• Task instructions
Return the lines below that contain the word "lime".
Segment Start: Records for the exercise
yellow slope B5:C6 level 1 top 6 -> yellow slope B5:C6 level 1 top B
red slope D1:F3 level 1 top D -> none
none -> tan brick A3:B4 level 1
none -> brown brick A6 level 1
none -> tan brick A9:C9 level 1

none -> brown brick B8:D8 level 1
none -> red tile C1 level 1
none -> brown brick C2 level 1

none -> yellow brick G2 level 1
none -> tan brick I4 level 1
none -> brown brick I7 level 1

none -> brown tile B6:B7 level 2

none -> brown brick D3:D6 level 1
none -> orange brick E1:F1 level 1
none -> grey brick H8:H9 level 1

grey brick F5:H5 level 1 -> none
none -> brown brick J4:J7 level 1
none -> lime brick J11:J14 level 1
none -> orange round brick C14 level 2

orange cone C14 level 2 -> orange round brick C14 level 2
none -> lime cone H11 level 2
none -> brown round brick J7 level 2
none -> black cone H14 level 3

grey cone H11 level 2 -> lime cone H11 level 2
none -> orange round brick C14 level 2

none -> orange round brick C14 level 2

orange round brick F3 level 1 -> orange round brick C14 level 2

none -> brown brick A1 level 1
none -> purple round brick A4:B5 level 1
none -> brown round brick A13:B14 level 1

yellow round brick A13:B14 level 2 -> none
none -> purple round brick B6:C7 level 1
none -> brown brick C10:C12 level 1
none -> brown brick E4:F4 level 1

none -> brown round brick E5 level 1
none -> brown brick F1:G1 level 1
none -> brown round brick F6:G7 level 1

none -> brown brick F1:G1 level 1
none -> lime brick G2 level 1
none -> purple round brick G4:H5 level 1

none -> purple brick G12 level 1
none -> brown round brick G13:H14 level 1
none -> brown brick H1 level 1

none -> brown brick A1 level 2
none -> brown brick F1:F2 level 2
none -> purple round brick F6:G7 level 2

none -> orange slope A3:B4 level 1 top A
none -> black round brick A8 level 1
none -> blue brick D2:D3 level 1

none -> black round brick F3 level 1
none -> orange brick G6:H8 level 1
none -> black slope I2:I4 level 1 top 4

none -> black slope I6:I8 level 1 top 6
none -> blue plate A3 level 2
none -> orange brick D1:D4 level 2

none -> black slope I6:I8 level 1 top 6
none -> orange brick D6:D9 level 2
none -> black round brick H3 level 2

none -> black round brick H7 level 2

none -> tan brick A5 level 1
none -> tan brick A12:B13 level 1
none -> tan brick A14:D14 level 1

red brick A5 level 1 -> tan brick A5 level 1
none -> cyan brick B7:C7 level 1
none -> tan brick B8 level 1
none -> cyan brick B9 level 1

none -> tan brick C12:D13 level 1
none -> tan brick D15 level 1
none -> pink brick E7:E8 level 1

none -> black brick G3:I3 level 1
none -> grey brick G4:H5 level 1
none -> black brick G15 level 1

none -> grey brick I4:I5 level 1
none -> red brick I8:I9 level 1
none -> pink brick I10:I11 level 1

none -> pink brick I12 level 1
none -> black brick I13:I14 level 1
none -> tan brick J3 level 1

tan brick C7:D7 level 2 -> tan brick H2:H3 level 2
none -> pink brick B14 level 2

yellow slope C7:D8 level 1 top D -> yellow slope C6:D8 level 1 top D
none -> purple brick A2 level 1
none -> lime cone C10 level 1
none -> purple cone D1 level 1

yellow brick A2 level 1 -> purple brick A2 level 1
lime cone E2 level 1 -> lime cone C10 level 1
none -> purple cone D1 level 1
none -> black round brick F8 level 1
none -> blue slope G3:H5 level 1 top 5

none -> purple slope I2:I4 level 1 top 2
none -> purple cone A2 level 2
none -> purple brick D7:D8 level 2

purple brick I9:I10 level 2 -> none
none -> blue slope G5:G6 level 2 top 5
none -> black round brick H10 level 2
Segment End: Records for the exercise
• Solution to this problem
none -> lime brick J11:J14 level 1
none -> lime cone H11 level 2
grey cone H11 level 2 -> lime cone H11 level 2
none -> lime brick G2 level 1
none -> lime cone C10 level 1
lime cone E2 level 1 -> lime cone C10 level 1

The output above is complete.